- [Task instructions] Where the records below show a line containing "(467, 647) = (302, 236): none", start copying; end with the line containing "(670, 521) = (471, 175): none", and copy it too.

- [Records from a data collection]
=== Section Start ===

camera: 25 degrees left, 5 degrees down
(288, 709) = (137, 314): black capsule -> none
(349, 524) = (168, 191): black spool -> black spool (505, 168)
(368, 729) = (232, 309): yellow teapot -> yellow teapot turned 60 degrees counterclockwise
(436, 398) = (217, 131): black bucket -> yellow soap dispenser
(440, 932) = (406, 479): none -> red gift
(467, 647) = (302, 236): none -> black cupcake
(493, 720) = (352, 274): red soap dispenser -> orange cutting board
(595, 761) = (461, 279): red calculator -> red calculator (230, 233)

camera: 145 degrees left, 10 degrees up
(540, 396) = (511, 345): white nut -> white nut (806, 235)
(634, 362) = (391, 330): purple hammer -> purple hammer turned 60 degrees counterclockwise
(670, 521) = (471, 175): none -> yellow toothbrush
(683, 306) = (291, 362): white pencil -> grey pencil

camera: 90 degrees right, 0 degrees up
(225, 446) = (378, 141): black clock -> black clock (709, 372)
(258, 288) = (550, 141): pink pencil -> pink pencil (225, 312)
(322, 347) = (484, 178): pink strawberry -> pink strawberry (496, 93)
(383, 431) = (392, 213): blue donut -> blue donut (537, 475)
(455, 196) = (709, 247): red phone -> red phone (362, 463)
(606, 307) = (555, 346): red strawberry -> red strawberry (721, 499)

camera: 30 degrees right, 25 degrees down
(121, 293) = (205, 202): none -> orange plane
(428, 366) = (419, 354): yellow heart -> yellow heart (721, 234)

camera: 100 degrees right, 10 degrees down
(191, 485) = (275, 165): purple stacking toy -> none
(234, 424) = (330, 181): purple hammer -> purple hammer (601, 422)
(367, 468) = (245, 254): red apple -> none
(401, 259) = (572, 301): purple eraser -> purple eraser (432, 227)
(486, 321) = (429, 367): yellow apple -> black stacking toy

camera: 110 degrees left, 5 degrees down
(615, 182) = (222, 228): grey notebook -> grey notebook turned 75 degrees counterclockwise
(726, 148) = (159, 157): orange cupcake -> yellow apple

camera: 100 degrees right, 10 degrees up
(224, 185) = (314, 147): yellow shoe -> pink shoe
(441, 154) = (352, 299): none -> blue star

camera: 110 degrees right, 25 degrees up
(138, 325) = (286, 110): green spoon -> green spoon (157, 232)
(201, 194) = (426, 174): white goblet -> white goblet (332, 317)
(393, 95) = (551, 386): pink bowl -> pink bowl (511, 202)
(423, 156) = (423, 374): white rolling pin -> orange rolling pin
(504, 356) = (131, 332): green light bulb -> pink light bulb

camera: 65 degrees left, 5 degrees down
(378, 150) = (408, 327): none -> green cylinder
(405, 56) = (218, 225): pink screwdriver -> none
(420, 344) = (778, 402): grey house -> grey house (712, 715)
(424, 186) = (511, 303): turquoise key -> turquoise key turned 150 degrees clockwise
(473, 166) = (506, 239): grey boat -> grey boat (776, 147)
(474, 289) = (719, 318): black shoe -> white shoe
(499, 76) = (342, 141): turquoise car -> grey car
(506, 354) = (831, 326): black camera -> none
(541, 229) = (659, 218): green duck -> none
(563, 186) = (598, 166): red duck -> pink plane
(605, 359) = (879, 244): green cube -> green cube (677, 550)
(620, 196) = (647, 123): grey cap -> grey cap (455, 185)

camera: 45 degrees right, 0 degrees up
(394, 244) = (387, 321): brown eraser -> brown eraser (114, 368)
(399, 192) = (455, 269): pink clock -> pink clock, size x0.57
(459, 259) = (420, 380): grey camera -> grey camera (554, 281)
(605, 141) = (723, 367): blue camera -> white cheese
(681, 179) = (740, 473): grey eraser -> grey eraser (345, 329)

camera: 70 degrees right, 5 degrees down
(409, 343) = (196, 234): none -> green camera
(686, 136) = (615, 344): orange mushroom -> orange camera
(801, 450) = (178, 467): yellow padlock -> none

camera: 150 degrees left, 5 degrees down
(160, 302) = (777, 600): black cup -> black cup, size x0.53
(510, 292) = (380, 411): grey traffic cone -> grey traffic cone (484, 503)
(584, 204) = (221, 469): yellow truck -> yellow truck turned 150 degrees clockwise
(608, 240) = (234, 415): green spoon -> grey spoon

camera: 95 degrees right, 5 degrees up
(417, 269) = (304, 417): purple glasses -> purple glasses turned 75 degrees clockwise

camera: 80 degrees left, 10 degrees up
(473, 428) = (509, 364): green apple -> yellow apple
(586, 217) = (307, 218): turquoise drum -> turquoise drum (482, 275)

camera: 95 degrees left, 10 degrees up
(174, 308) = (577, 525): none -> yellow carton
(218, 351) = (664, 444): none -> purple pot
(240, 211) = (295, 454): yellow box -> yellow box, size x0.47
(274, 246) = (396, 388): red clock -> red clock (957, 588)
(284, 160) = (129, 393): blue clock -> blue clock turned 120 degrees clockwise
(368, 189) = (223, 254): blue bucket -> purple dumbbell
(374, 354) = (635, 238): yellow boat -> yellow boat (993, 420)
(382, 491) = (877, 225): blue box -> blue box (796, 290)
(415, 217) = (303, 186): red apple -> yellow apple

=== Section End ===

- [Result of the task]
(467, 647) = (302, 236): none -> black cupcake
(493, 720) = (352, 274): red soap dispenser -> orange cutting board
(595, 761) = (461, 279): red calculator -> red calculator (230, 233)

camera: 145 degrees left, 10 degrees up
(540, 396) = (511, 345): white nut -> white nut (806, 235)
(634, 362) = (391, 330): purple hammer -> purple hammer turned 60 degrees counterclockwise
(670, 521) = (471, 175): none -> yellow toothbrush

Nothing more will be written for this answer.